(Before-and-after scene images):
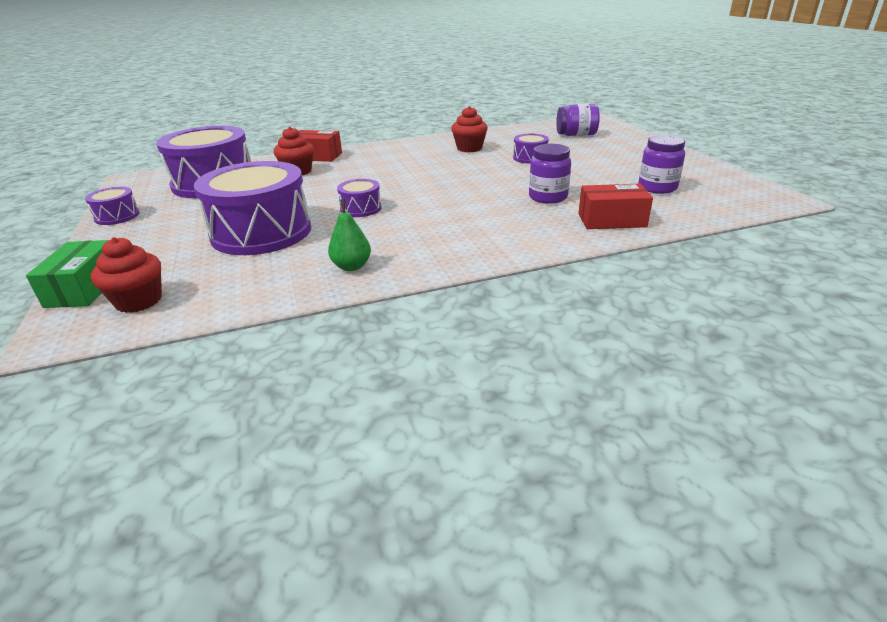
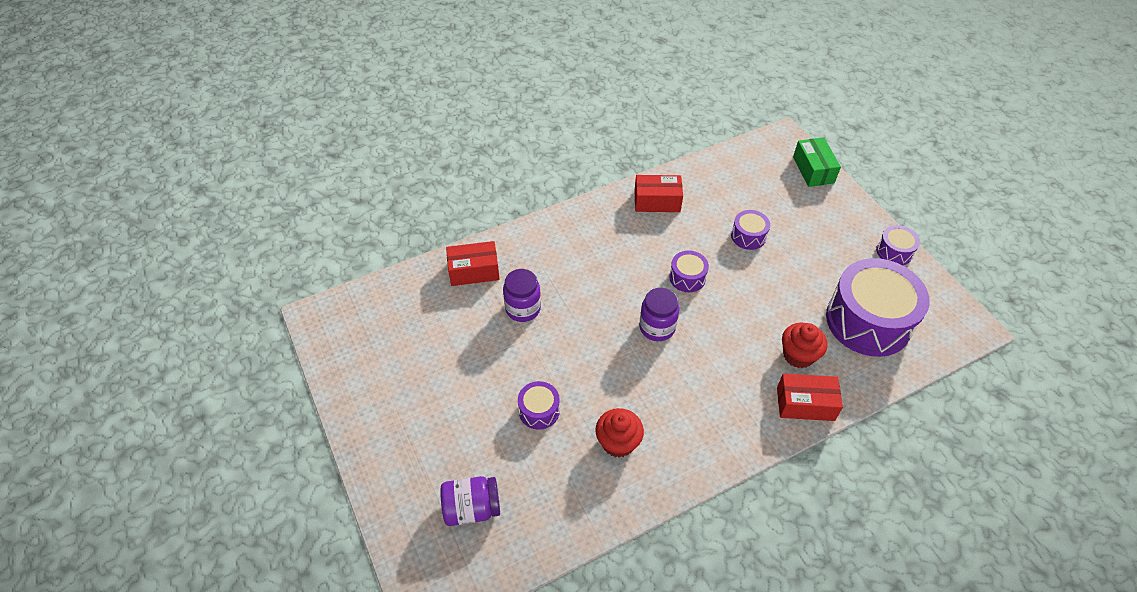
camera: 170 degrees right, 20 degrees up
(139, 301) = (767, 162): red cupcake -> none
(261, 232) = (748, 236): purple drum -> purple drum, size x0.45
(351, 266) = (657, 201): green pear -> red box
(657, 188) = (417, 334): purple jar -> purple jar (657, 327)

(EXERCISE OBJECTIVE):
In the records above, find each line that holds the word "purple"; copy all such lines.

(WRITTEN ANSWER):
(261, 232) = (748, 236): purple drum -> purple drum, size x0.45
(657, 188) = (417, 334): purple jar -> purple jar (657, 327)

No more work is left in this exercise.